Information shown START

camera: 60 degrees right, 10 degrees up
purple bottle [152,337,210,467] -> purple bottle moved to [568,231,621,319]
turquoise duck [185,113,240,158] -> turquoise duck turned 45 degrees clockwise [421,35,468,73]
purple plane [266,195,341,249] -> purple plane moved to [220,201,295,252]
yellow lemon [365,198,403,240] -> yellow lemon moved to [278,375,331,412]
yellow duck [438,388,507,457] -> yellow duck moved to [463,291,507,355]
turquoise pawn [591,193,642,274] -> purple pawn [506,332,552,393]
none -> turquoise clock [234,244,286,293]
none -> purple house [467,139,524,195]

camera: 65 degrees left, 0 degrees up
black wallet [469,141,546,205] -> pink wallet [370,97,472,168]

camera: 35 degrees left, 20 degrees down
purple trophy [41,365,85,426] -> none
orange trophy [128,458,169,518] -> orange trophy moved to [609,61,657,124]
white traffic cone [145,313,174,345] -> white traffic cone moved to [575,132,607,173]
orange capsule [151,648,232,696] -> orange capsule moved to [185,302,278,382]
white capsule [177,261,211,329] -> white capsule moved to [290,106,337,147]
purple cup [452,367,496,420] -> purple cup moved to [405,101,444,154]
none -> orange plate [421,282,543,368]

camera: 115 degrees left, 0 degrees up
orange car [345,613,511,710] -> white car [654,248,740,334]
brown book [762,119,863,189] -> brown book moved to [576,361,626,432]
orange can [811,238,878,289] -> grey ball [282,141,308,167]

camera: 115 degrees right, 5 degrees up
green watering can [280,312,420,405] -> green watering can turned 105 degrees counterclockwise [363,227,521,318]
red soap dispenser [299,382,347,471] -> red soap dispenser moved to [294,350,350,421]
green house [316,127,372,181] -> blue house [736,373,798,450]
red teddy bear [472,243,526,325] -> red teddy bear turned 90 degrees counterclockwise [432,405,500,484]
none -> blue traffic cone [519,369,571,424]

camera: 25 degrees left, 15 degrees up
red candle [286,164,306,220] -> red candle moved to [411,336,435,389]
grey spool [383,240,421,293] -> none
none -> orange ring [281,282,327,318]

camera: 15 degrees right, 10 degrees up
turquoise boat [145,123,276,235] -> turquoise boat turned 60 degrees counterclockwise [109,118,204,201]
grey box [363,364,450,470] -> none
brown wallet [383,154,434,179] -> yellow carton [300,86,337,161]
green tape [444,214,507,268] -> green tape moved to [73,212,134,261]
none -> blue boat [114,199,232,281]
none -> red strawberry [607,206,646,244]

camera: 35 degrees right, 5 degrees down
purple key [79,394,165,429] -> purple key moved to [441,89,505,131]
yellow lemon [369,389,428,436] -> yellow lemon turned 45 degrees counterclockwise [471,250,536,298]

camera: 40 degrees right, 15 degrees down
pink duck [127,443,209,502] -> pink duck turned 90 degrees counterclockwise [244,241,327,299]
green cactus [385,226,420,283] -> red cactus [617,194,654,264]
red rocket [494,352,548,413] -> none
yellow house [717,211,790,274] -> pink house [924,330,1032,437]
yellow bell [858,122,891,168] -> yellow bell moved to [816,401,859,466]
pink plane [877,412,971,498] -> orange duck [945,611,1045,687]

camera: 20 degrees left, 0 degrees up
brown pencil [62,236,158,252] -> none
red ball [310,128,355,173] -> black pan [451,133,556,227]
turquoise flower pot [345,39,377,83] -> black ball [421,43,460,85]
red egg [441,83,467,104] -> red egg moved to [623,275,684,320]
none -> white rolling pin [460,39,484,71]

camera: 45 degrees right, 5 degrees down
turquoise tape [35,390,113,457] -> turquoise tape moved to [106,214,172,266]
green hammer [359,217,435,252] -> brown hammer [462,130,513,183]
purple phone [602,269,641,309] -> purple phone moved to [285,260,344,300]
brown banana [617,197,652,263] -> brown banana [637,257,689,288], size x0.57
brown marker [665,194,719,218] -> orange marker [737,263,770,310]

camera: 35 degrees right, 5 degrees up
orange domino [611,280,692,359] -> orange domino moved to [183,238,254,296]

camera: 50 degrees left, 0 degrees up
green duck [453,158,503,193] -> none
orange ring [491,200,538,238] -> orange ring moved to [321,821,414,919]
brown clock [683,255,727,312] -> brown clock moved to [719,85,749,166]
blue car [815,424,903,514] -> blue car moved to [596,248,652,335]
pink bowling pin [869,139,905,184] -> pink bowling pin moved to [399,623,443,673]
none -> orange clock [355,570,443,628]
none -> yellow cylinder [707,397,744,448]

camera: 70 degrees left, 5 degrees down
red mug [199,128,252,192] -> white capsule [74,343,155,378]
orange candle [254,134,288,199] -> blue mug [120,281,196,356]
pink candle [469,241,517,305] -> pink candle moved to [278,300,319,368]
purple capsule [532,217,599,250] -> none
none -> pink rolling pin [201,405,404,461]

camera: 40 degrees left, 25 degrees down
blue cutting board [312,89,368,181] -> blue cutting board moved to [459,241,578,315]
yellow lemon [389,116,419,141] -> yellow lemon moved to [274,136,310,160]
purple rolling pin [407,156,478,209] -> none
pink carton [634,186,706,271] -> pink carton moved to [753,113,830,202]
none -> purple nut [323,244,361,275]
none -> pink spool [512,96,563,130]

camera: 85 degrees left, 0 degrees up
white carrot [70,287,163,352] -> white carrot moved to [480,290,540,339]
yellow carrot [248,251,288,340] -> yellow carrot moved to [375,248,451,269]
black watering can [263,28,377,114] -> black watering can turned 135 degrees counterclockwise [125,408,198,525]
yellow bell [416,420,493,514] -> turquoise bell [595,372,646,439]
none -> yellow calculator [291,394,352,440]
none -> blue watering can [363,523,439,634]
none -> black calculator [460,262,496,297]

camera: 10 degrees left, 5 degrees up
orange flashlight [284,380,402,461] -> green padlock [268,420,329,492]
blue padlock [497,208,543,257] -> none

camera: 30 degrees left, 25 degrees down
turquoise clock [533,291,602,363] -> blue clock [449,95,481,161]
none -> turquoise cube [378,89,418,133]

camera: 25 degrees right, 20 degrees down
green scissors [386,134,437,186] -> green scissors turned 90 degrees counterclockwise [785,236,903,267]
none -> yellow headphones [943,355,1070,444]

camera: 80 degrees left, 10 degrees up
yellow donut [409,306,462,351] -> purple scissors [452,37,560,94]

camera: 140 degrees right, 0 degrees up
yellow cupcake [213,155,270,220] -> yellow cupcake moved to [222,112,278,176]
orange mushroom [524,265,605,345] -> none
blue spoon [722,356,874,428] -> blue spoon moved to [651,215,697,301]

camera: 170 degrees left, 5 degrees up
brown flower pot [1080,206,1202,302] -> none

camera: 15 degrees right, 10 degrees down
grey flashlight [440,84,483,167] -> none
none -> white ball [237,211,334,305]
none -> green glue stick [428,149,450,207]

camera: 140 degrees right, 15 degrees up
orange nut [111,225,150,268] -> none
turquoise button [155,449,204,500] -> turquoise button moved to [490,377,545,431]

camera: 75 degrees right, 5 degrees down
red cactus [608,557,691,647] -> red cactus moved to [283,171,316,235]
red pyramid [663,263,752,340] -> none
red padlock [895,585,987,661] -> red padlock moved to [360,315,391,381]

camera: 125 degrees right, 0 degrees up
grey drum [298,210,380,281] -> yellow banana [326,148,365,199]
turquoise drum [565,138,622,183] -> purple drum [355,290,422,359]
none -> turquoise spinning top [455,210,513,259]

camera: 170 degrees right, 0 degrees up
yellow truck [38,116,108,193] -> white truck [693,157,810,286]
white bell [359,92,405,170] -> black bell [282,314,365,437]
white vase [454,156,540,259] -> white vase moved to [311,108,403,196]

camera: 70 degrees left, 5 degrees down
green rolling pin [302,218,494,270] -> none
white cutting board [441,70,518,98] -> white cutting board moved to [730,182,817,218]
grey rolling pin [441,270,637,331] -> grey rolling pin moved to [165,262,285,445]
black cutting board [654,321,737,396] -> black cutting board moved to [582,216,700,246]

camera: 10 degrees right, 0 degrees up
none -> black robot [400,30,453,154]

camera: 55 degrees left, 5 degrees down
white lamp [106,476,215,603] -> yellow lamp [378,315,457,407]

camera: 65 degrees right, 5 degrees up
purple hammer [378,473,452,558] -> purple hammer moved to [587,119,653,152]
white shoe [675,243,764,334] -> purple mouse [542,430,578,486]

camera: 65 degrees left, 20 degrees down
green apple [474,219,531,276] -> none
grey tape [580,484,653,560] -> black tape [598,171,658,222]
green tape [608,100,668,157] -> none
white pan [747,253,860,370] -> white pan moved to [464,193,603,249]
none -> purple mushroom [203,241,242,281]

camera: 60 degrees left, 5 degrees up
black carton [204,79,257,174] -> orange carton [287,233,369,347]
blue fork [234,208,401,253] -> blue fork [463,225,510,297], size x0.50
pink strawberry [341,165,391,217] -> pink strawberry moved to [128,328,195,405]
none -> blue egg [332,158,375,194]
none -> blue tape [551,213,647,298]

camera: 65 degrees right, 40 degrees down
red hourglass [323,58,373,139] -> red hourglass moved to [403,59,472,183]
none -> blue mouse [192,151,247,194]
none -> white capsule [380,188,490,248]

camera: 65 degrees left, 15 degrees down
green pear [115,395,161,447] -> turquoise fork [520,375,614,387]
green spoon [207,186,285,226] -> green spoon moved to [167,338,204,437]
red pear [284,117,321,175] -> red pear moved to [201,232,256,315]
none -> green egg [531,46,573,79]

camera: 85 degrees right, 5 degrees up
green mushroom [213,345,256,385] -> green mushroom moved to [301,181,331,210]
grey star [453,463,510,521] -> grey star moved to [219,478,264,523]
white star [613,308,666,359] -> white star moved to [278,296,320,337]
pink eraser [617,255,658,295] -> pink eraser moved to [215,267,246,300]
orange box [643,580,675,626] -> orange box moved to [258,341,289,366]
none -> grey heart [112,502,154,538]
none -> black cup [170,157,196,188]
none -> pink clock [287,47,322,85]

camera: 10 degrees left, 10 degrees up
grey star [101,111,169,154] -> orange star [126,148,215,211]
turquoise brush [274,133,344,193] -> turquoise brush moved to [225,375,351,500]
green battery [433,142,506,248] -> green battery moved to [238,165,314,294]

Information shown END

[What is expected] Can you repeat, word for word, every line above from the one containing "grey tape [580,484,653,560]" down to the one containing "blue fork [234,208,401,253]", including both?

[Your response]
grey tape [580,484,653,560] -> black tape [598,171,658,222]
green tape [608,100,668,157] -> none
white pan [747,253,860,370] -> white pan moved to [464,193,603,249]
none -> purple mushroom [203,241,242,281]

camera: 60 degrees left, 5 degrees up
black carton [204,79,257,174] -> orange carton [287,233,369,347]
blue fork [234,208,401,253] -> blue fork [463,225,510,297], size x0.50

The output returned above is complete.